- **EXERCISE BRIEF**:
Below is a set of records; reproduce them exactly without their pictures.

Top of RECORDS SHOWN

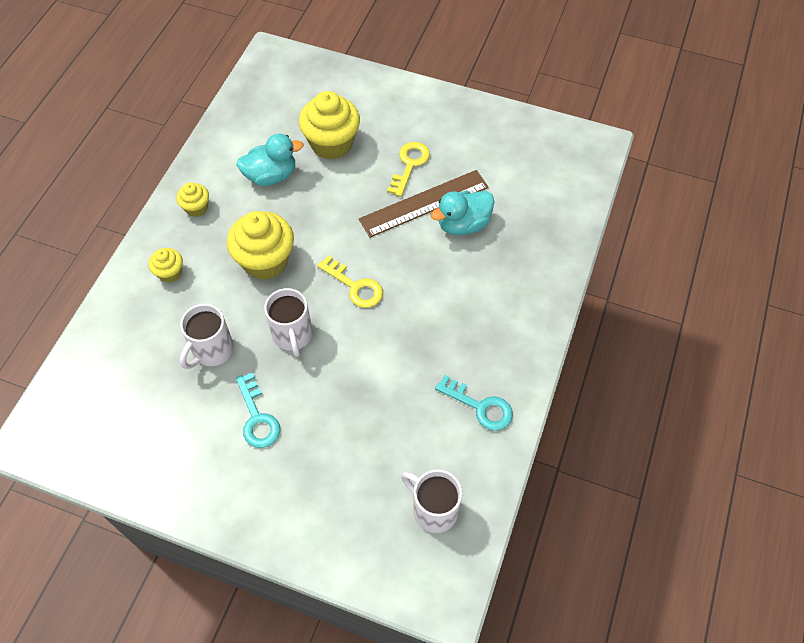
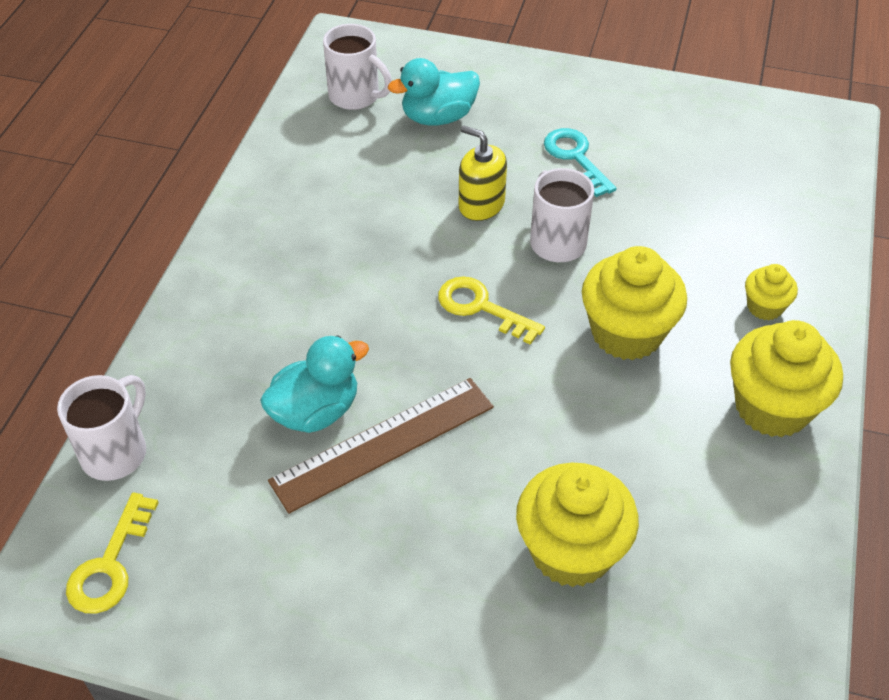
camera: 175 degrees right, 10 degrees down
(196, 208) = (772, 407): yellow cupcake -> yellow cupcake, size x1.95
(212, 350) = (660, 219): white mug -> white mug (116, 452)
(271, 175) = (666, 475): turquoise duck -> turquoise duck (438, 117)
(341, 374) = (481, 204): none -> yellow soap dispenser
(409, 165) = (414, 516): yellow key -> yellow key (110, 564)
(480, 406) = (299, 184): turquoise key -> none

Bottom of RECORDS SHOWN

- **WRITTEN ANSWER**:
camera: 175 degrees right, 10 degrees down
(196, 208) = (772, 407): yellow cupcake -> yellow cupcake, size x1.95
(212, 350) = (660, 219): white mug -> white mug (116, 452)
(271, 175) = (666, 475): turquoise duck -> turquoise duck (438, 117)
(341, 374) = (481, 204): none -> yellow soap dispenser
(409, 165) = (414, 516): yellow key -> yellow key (110, 564)
(480, 406) = (299, 184): turquoise key -> none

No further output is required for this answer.